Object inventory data
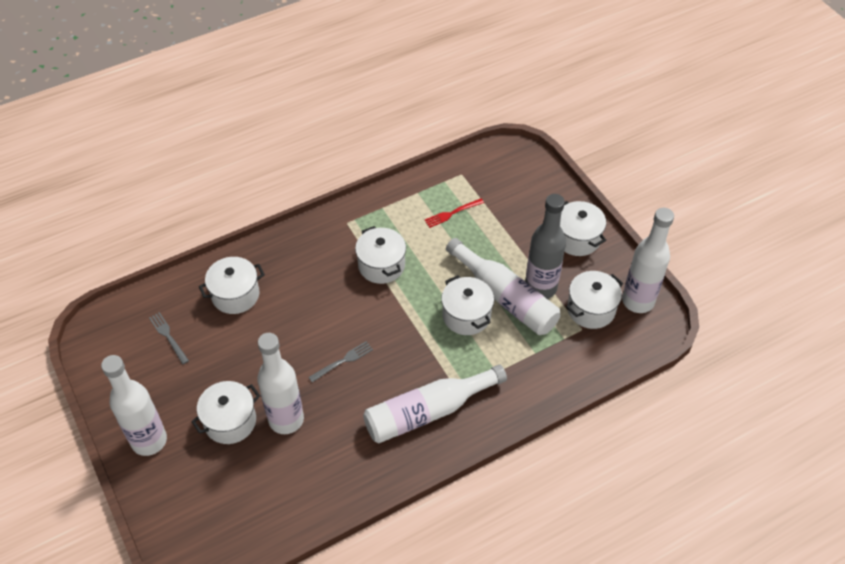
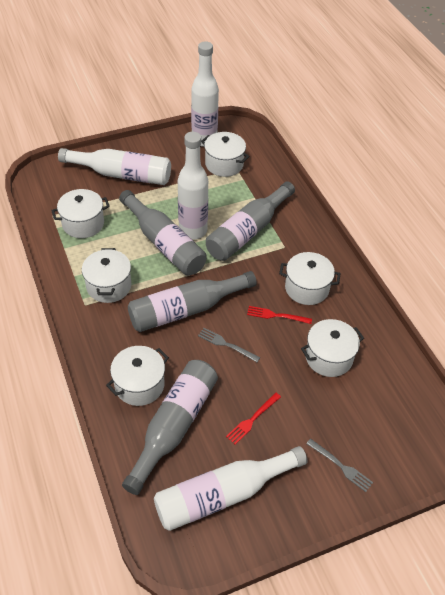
grey bottle: 1 -> 4
red fork: 1 -> 2
white bottle: 5 -> 4

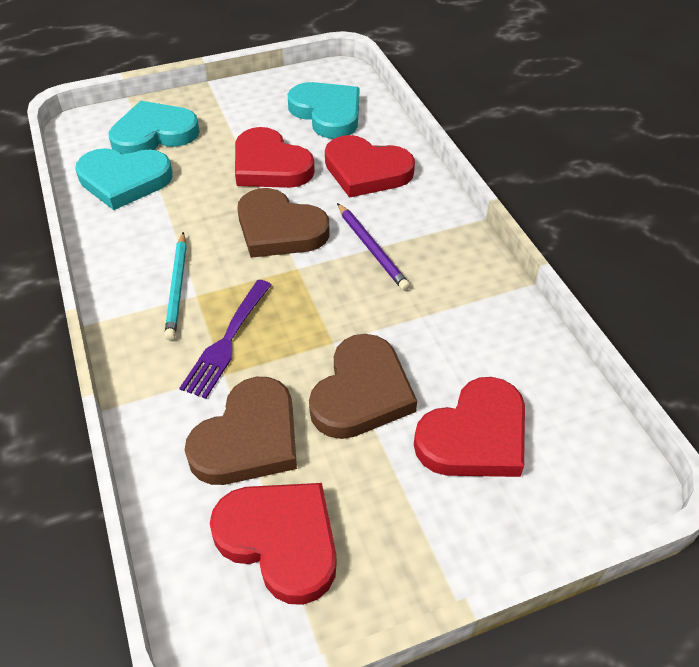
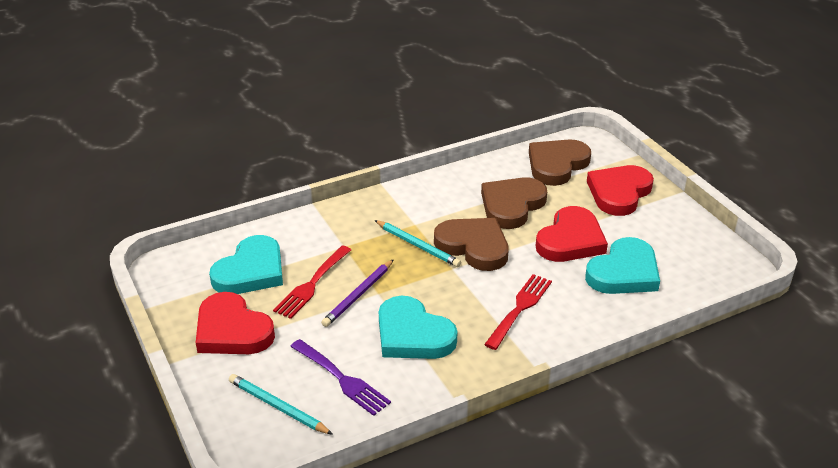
red fork: 0 -> 2
red heart: 4 -> 3
turquoise pencil: 1 -> 2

* _WHAT THE EXERCISE ASKS_: Set all of the records down once more, letter for letter, with the images removed.

* _WRITTEN SOLUTION_:
grey bottle: 1 -> 4
red fork: 1 -> 2
white bottle: 5 -> 4

red fork: 0 -> 2
red heart: 4 -> 3
turquoise pencil: 1 -> 2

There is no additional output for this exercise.